YOUR INSTRUCTIONS »
Pictures aside, return every line below exactly as written.

GIVEN ENTRIES »
☆ ☆ ☆ ☆ ☆ ☆ ☆
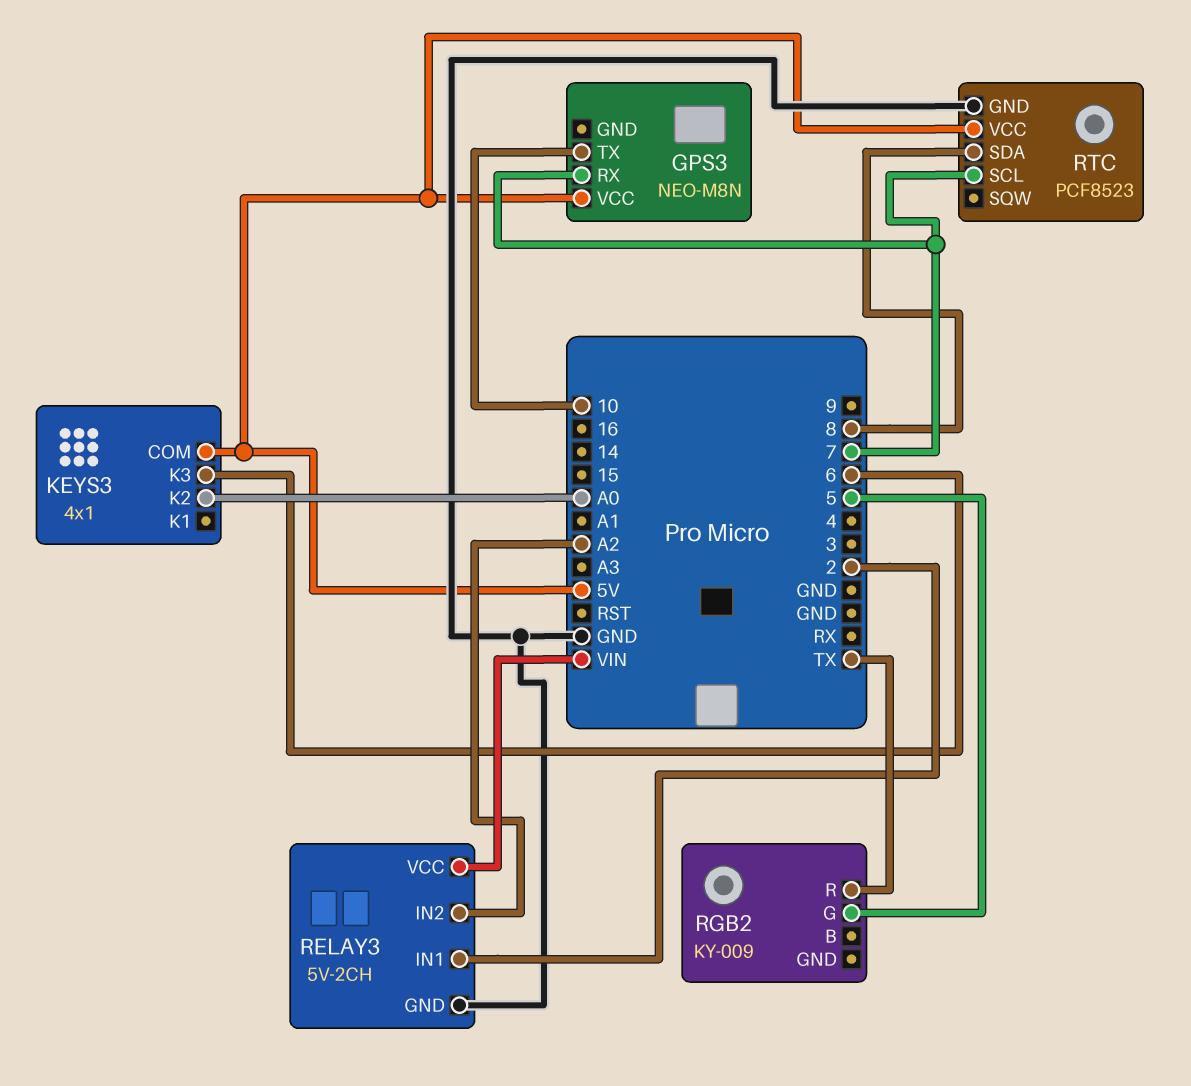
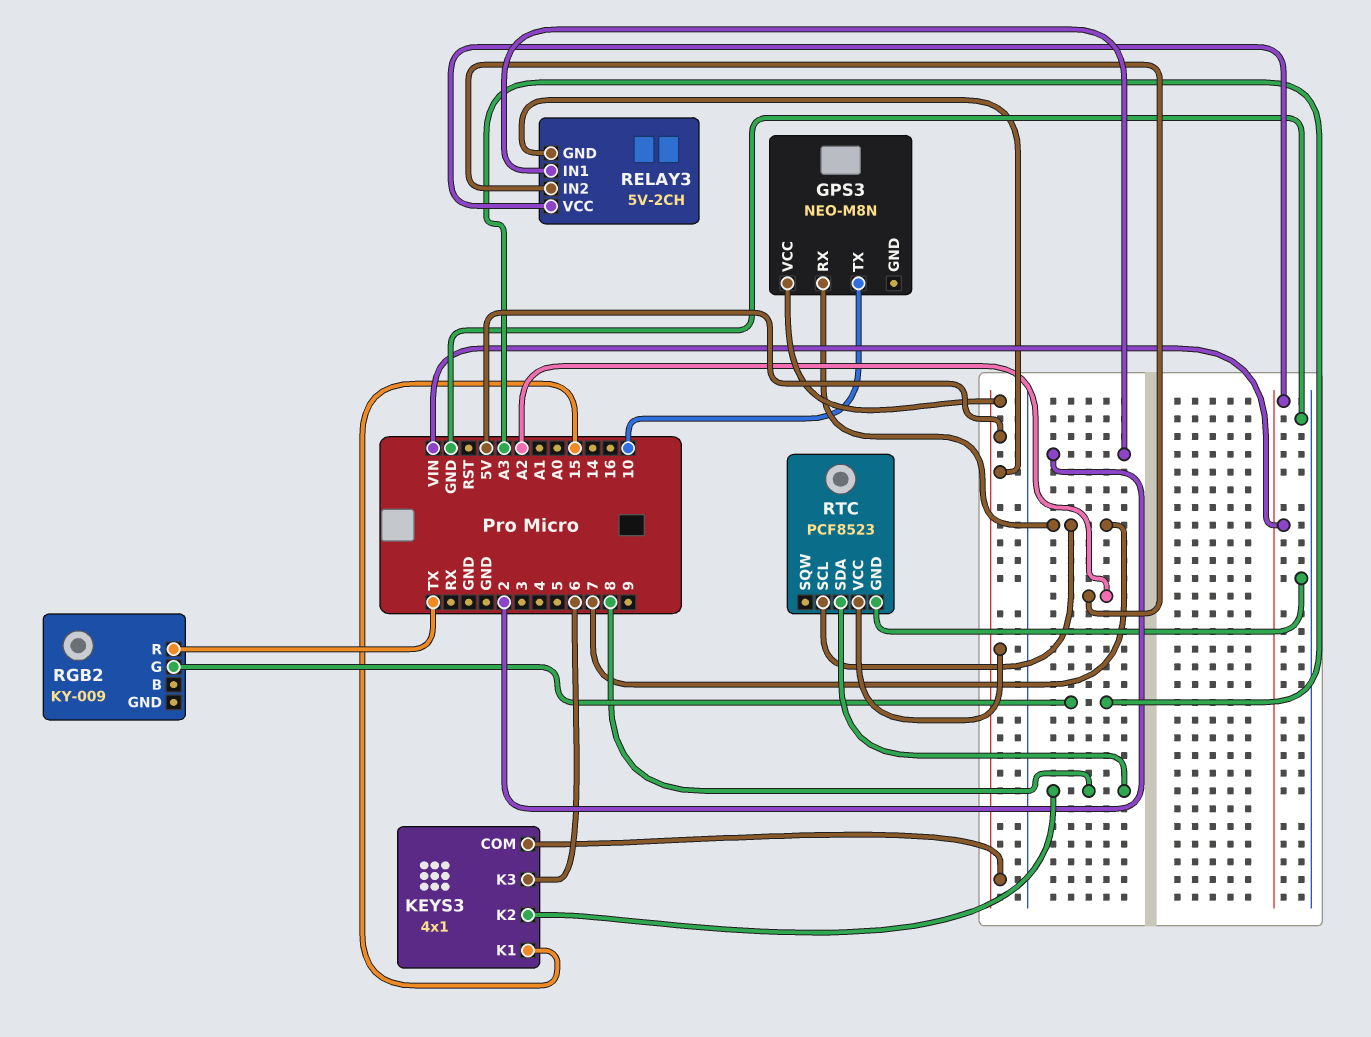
KEYS3 pin K1: none -> 15
KEYS3 pin K2: A0 -> 8
RELAY3 pin GND: GND -> 5V
RGB2 pin G: 5 -> A3

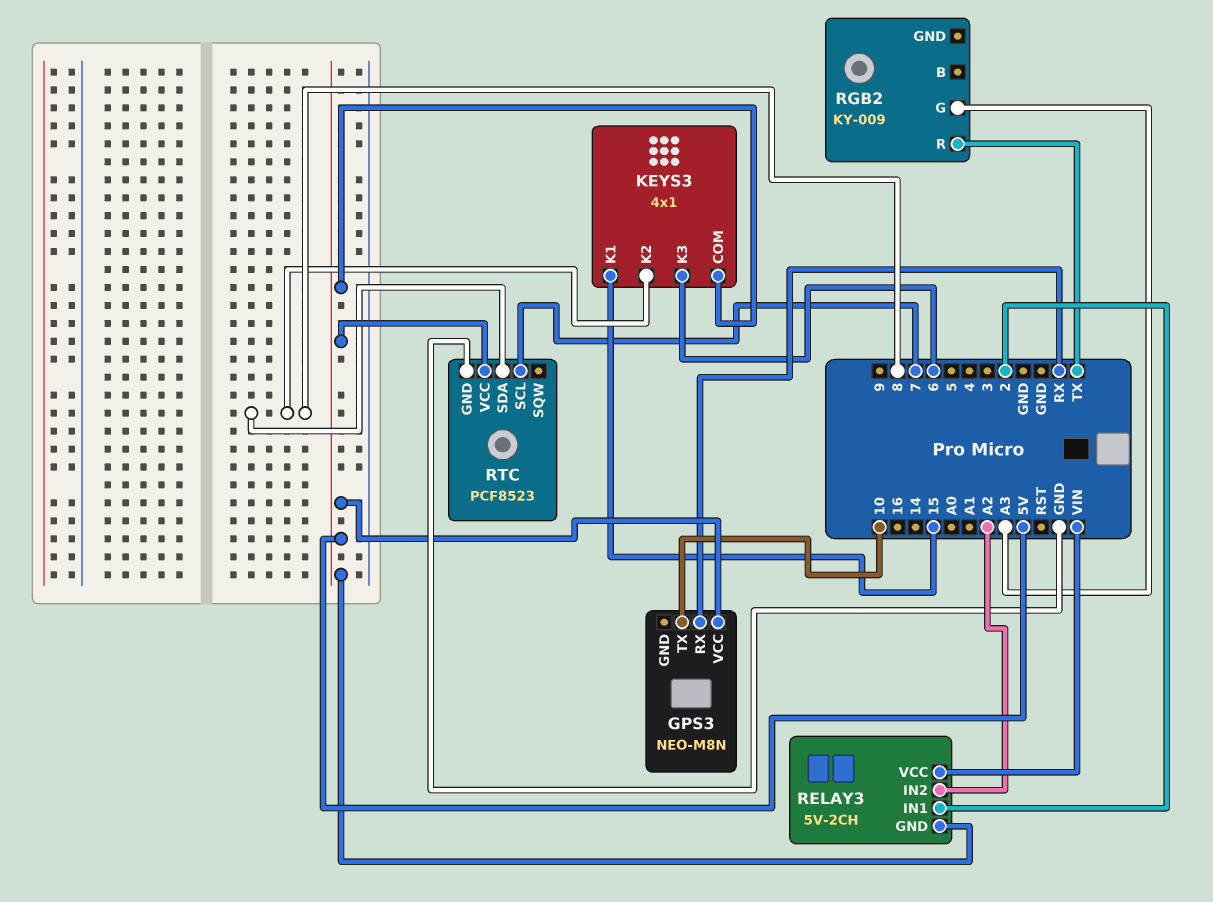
GPS3 pin RX: 7 -> RX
☆ ☆ ☆ ☆ ☆ ☆ ☆
ANSWER AREA »
KEYS3 pin K1: none -> 15
KEYS3 pin K2: A0 -> 8
RELAY3 pin GND: GND -> 5V
RGB2 pin G: 5 -> A3

GPS3 pin RX: 7 -> RX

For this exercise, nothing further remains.